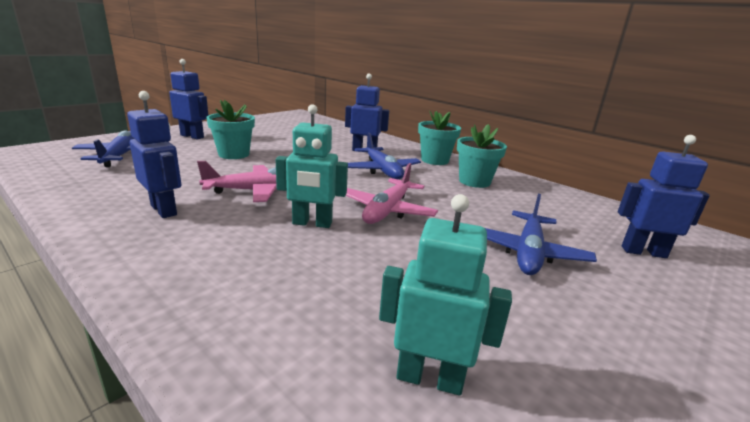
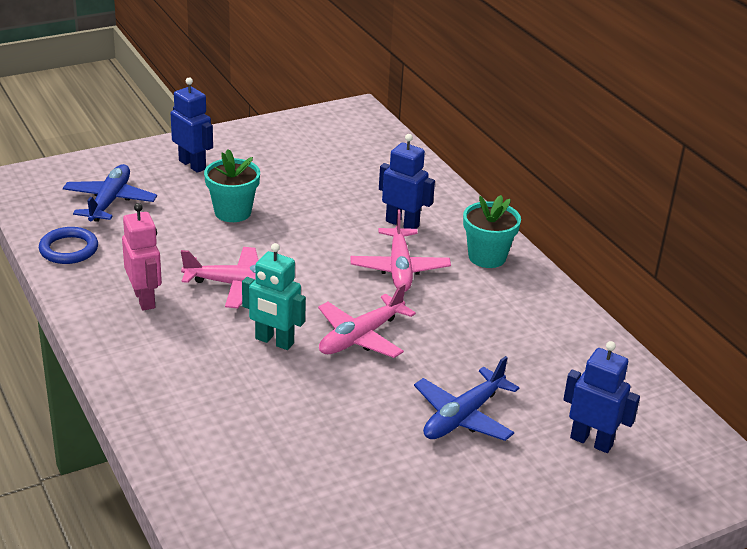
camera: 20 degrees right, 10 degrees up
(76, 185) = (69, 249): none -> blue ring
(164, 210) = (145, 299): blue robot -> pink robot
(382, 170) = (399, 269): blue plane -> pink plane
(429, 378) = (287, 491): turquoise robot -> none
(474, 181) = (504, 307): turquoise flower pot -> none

* * * *

▶ [Instructions for the task] Take the listing above and restate it word for word, without its pictures.

▶ [Answer below]
camera: 20 degrees right, 10 degrees up
(76, 185) = (69, 249): none -> blue ring
(164, 210) = (145, 299): blue robot -> pink robot
(382, 170) = (399, 269): blue plane -> pink plane
(429, 378) = (287, 491): turquoise robot -> none
(474, 181) = (504, 307): turquoise flower pot -> none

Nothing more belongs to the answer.